**INSTRUCTIONS TO FOLLOW:** Go through the records and report each line holding the string "carrot".

**RECORDS TO PROCESS:**
----

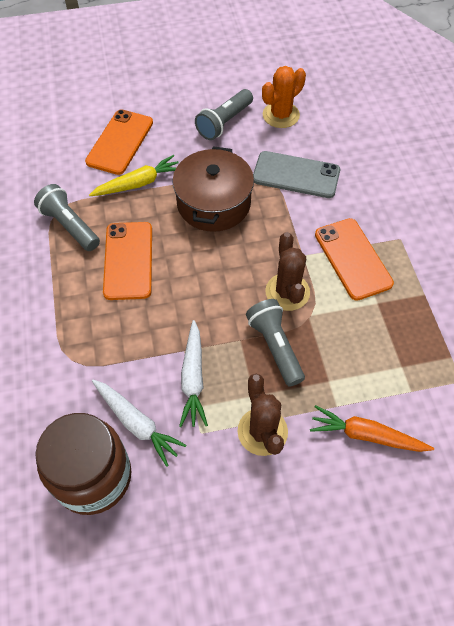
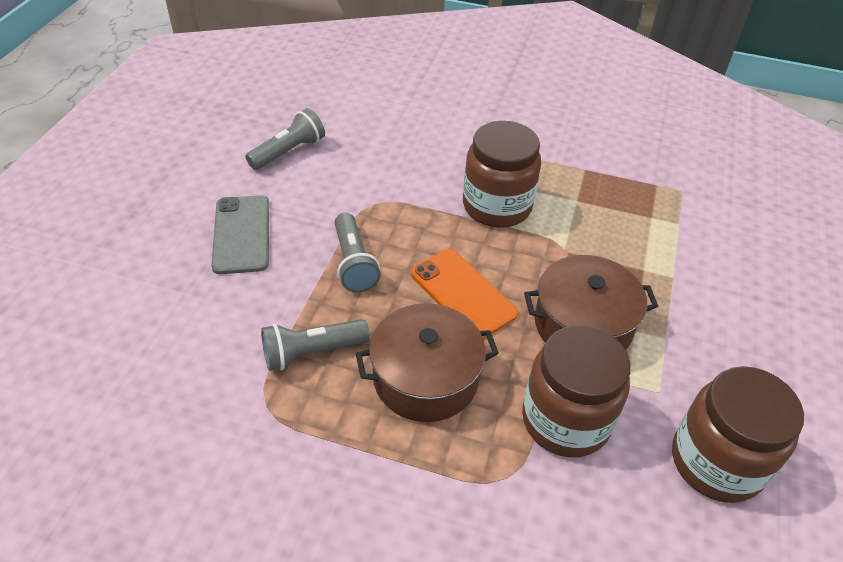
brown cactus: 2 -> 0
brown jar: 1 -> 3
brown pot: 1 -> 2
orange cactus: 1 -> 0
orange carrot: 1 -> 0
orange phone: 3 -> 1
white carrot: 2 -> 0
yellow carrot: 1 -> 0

----

**RESULT FOR THIS TASK:**
orange carrot: 1 -> 0
white carrot: 2 -> 0
yellow carrot: 1 -> 0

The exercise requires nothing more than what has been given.